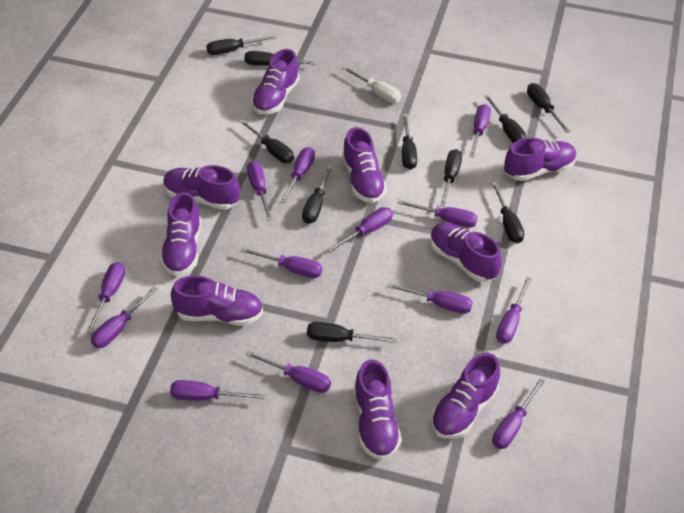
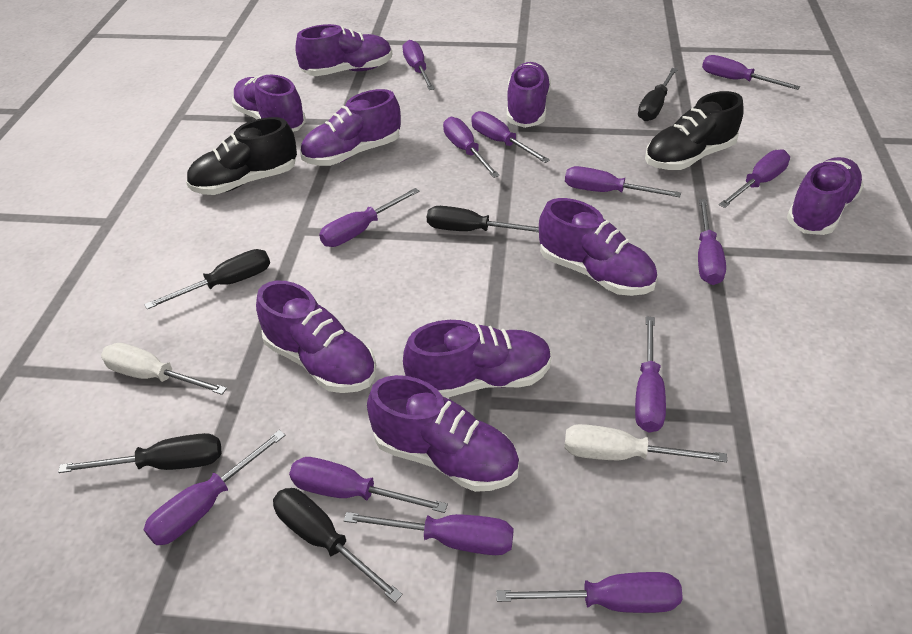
black screwdriver: 10 -> 5
black shoe: 0 -> 2
white screwdriver: 1 -> 2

• What the exercise asks: Without the pictures, write out the entire listing exactly.

• Solution:
black screwdriver: 10 -> 5
black shoe: 0 -> 2
white screwdriver: 1 -> 2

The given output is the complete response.